Exercise description: Pictures aside, can you reproduce the records word for word?
*** Task input Section Begins ***
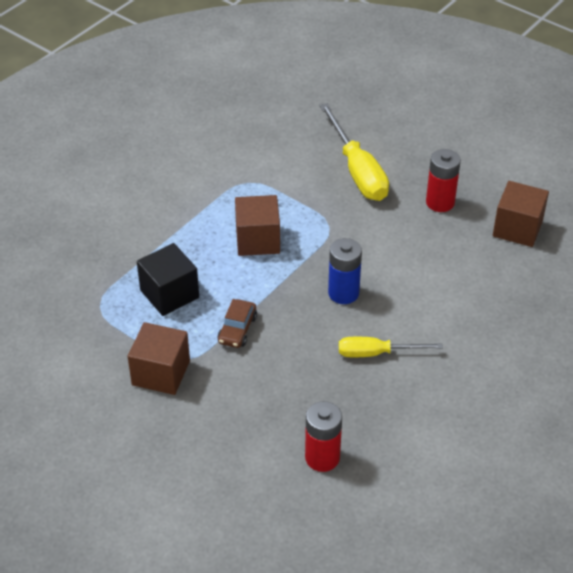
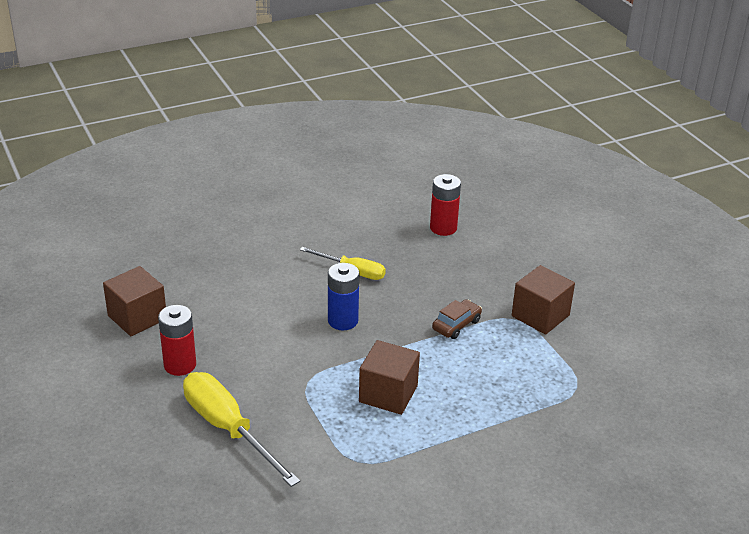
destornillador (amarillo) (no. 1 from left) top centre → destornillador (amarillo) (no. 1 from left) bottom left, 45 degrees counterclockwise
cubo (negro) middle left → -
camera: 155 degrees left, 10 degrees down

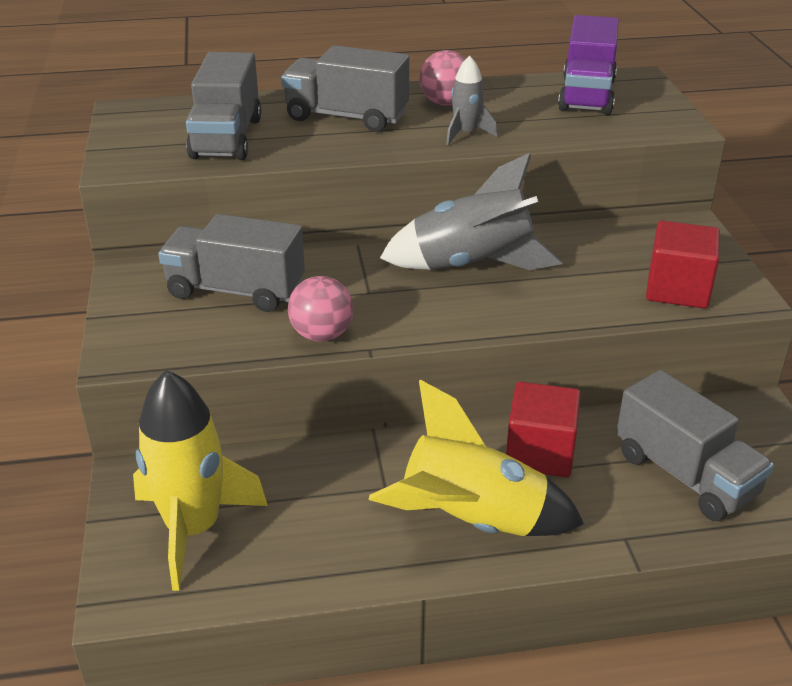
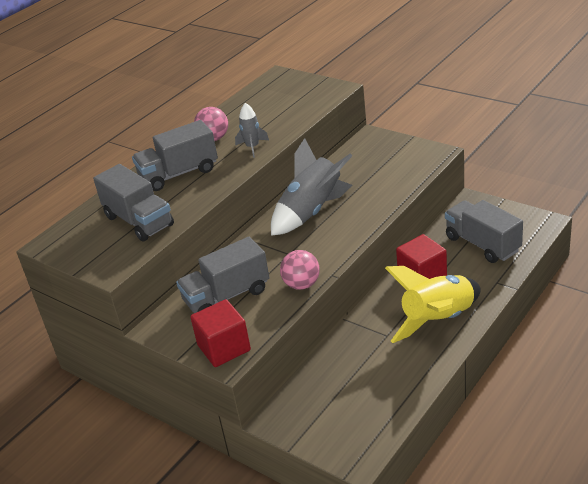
cubo (rojo) (no. 2 from left in the first image) middle right → cubo (rojo) (no. 1 from left) bottom centre, relocated
camión (gris) (no. 4 from left) middle right, 135 degrees counterclockwise
cohete (amarillo) (no. 1 from left) bottom left → -
camión (morado) top right → -
camera: 40 degrees left, 0 degrees up

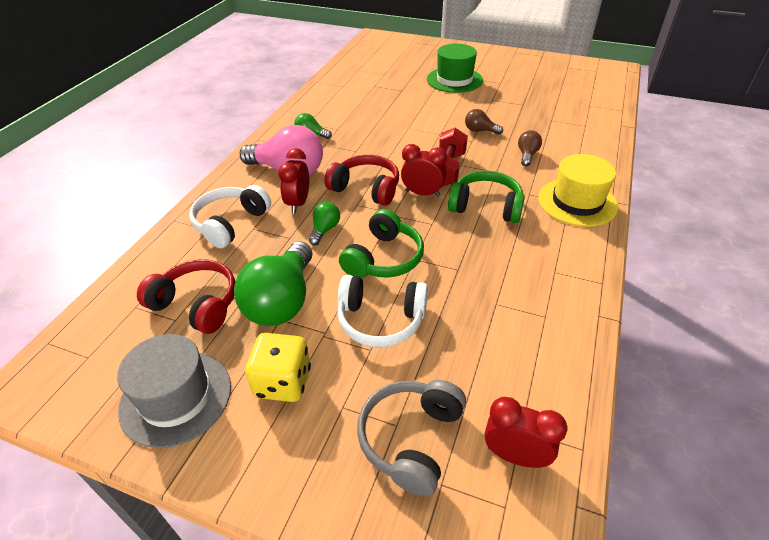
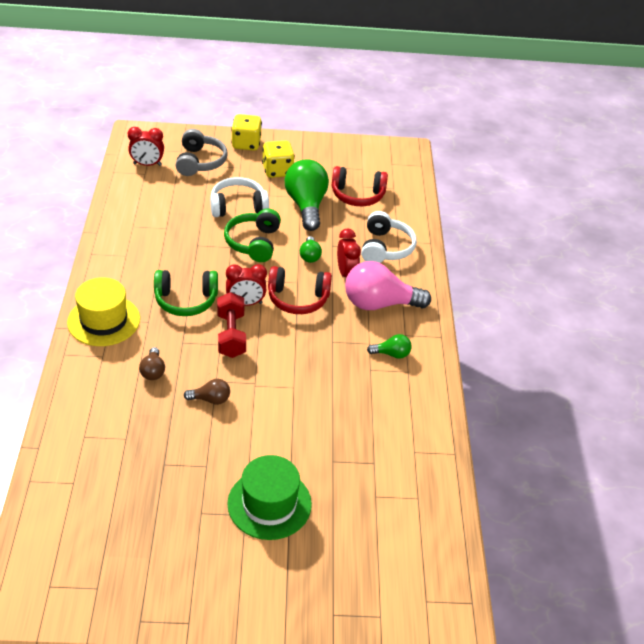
- → dado (amarillo) (no. 1 from left) top centre
sombrero (gris) bottom left → -
camera: 155 degrees right, 0 degrees up

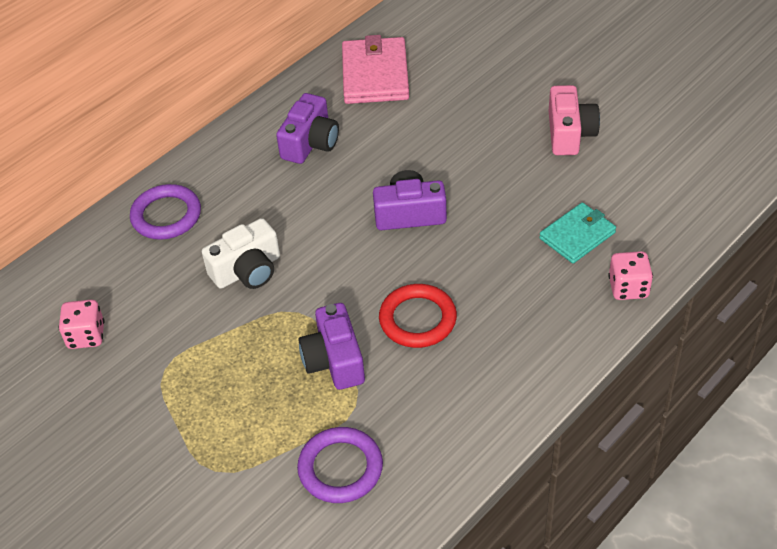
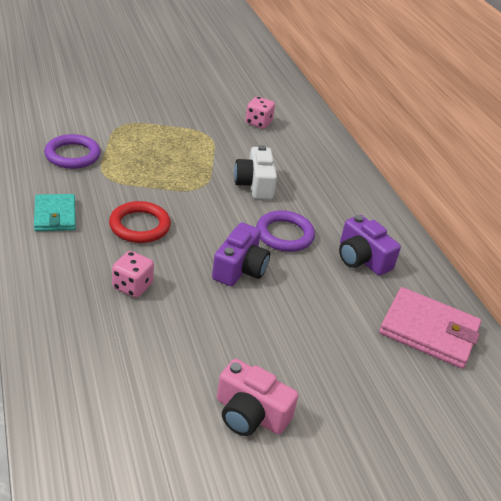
cartera (turquesa) middle right → cartera (turquesa) middle left, relocated
dado (rosa) (no. 2 from left in the first image) middle right → dado (rosa) (no. 1 from left) middle left, relocated
anillo (morado) (no. 1 from left in the first image) middle left → anillo (morado) (no. 2 from left) centre, relocated
cámara (morado) (no. 2 from left) centre → -
camera: 110 degrees right, 10 degrees down

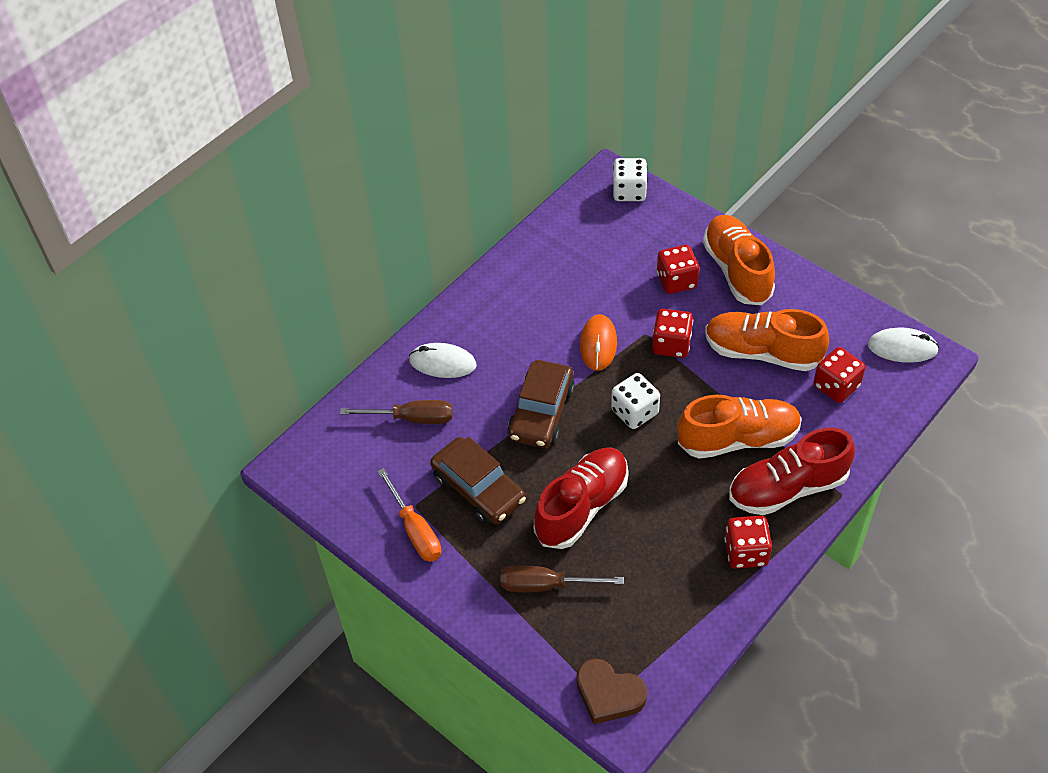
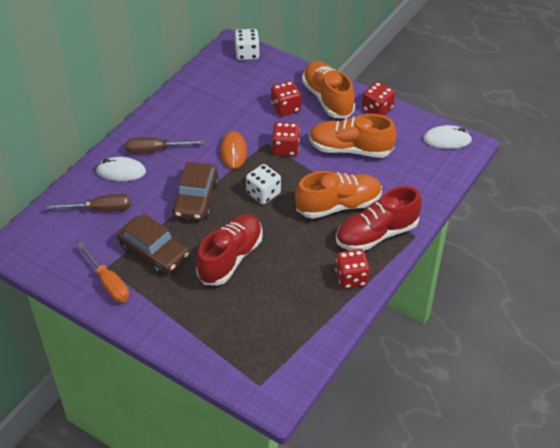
destornillador (marrón) (no. 2 from left) bottom centre → destornillador (marrón) (no. 2 from left) top left, relocated
dado (rojo) (no. 4 from left) middle right → dado (rojo) (no. 4 from left) top right, relocated
corazón (marrón) bottom centre → -
camera: 10 degrees left, 5 degrees down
*** Task input Section Ends ***
Solved exercise:
destornillador (amarillo) (no. 1 from left) top centre → destornillador (amarillo) (no. 1 from left) bottom left, 45 degrees counterclockwise
cubo (negro) middle left → -
camera: 155 degrees left, 10 degrees down

cubo (rojo) (no. 2 from left in the first image) middle right → cubo (rojo) (no. 1 from left) bottom centre, relocated
camión (gris) (no. 4 from left) middle right, 135 degrees counterclockwise
cohete (amarillo) (no. 1 from left) bottom left → -
camión (morado) top right → -
camera: 40 degrees left, 0 degrees up

- → dado (amarillo) (no. 1 from left) top centre
sombrero (gris) bottom left → -
camera: 155 degrees right, 0 degrees up

cartera (turquesa) middle right → cartera (turquesa) middle left, relocated
dado (rosa) (no. 2 from left in the first image) middle right → dado (rosa) (no. 1 from left) middle left, relocated
anillo (morado) (no. 1 from left in the first image) middle left → anillo (morado) (no. 2 from left) centre, relocated
cámara (morado) (no. 2 from left) centre → -
camera: 110 degrees right, 10 degrees down

destornillador (marrón) (no. 2 from left) bottom centre → destornillador (marrón) (no. 2 from left) top left, relocated
dado (rojo) (no. 4 from left) middle right → dado (rojo) (no. 4 from left) top right, relocated
corazón (marrón) bottom centre → -
camera: 10 degrees left, 5 degrees down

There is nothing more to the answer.